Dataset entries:
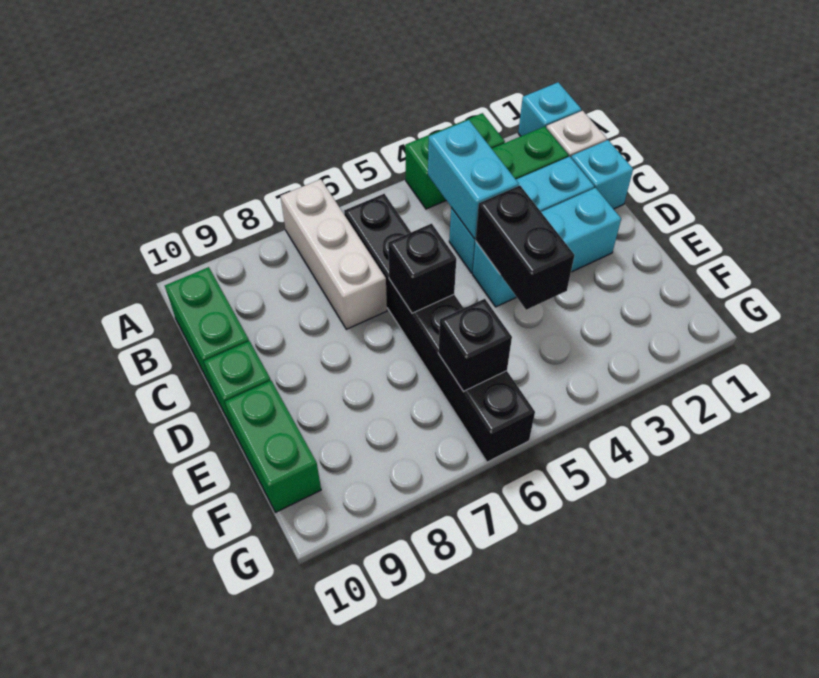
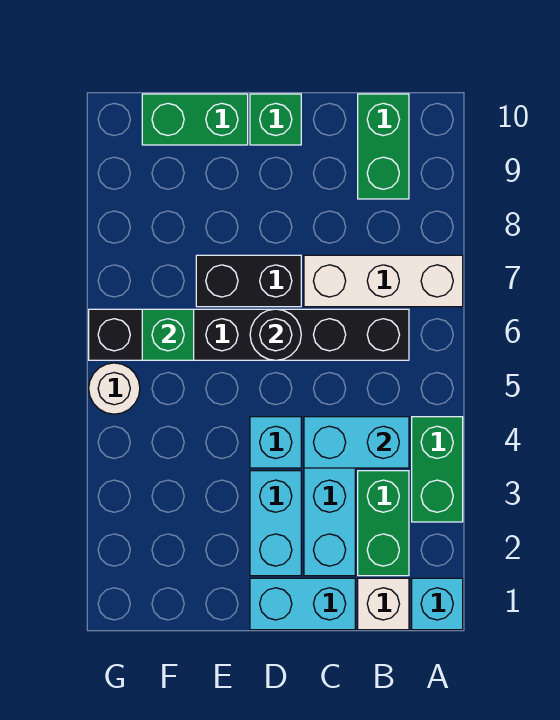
green brick B10:C10 level 1 -> green brick B9:B10 level 1
cyan brick C1 level 1 -> cyan brick C1:D1 level 1
black brick D4:E4 level 2 -> black brick D7:E7 level 1
black brick D6 level 2 -> black round brick D6 level 2
black brick F6 level 2 -> green brick F6 level 2
none -> white round brick G5 level 1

EXERCISE BRIEF: Every line above that holds "black" counts once; state the total and nothing else.

ANSWER TO THIS PROBLEM: 3